<<<<

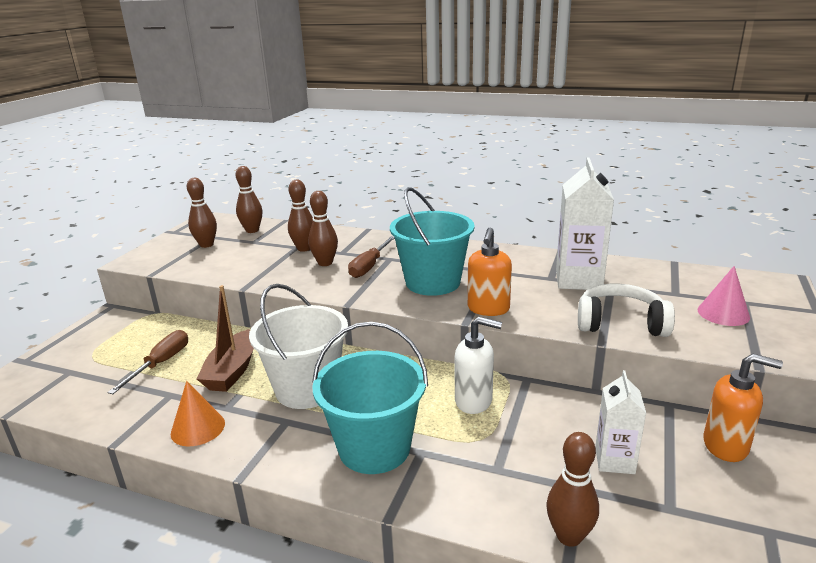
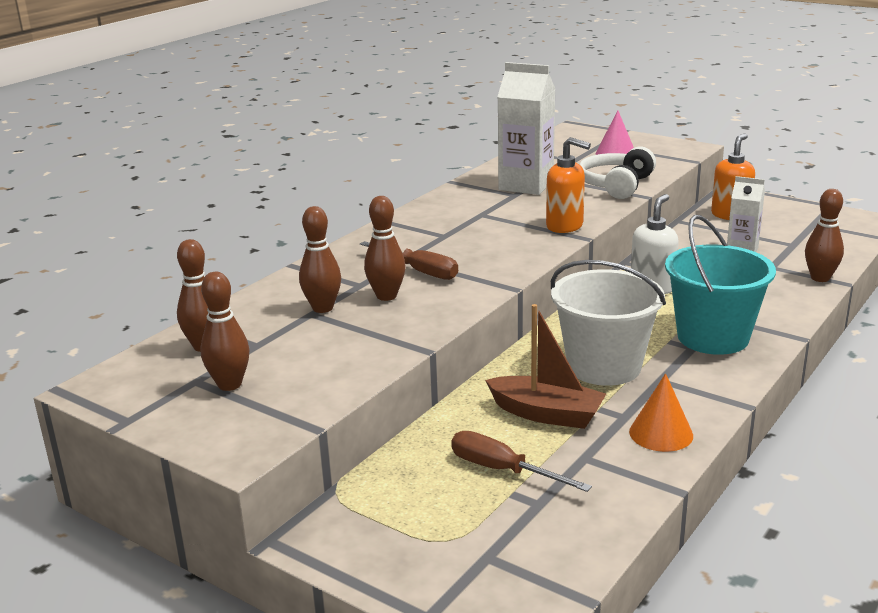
camera: 75 degrees left, 0 degrees up
(433, 282) = (489, 243): turquoise bucket -> none

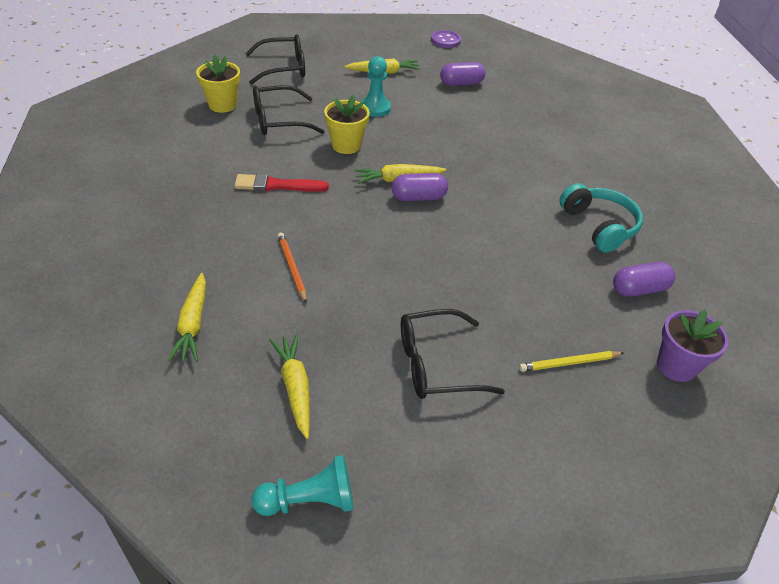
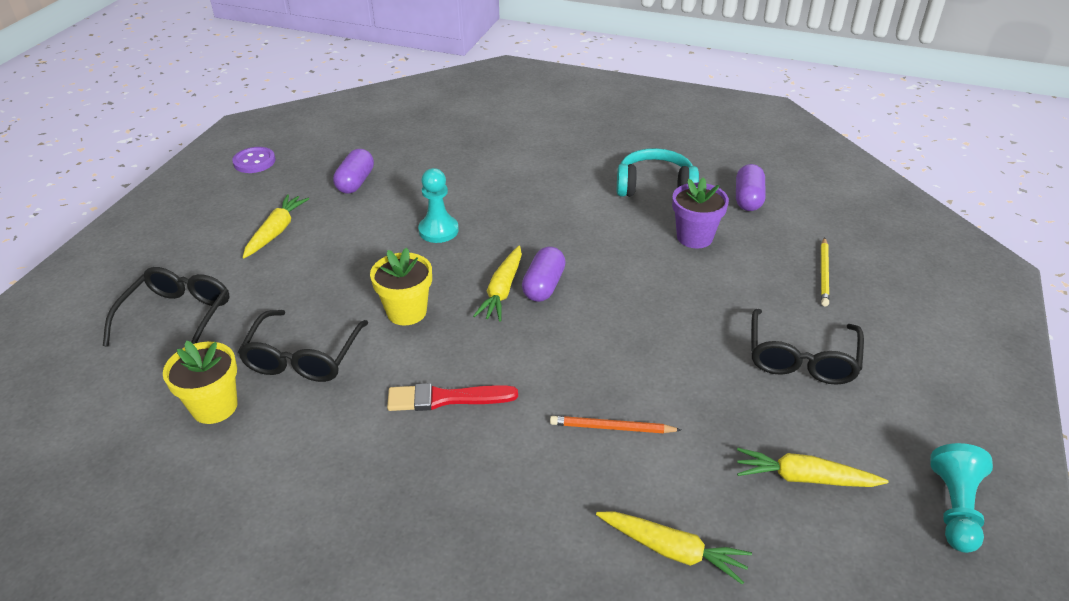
camera: 60 degrees left, 5 degrees down
(277, 185) = (446, 398): red brush -> red brush turned 60 degrees clockwise
(375, 108) = (348, 263): turquoise pawn -> turquoise pawn (438, 230)
(676, 366) = (843, 217): purple flower pot -> purple flower pot (694, 237)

>>>>

| Task item |
Repeat the data above exactly, images excluded.

| Answer to this exercise |
camera: 75 degrees left, 0 degrees up
(433, 282) = (489, 243): turquoise bucket -> none

camera: 60 degrees left, 5 degrees down
(277, 185) = (446, 398): red brush -> red brush turned 60 degrees clockwise
(375, 108) = (348, 263): turquoise pawn -> turquoise pawn (438, 230)
(676, 366) = (843, 217): purple flower pot -> purple flower pot (694, 237)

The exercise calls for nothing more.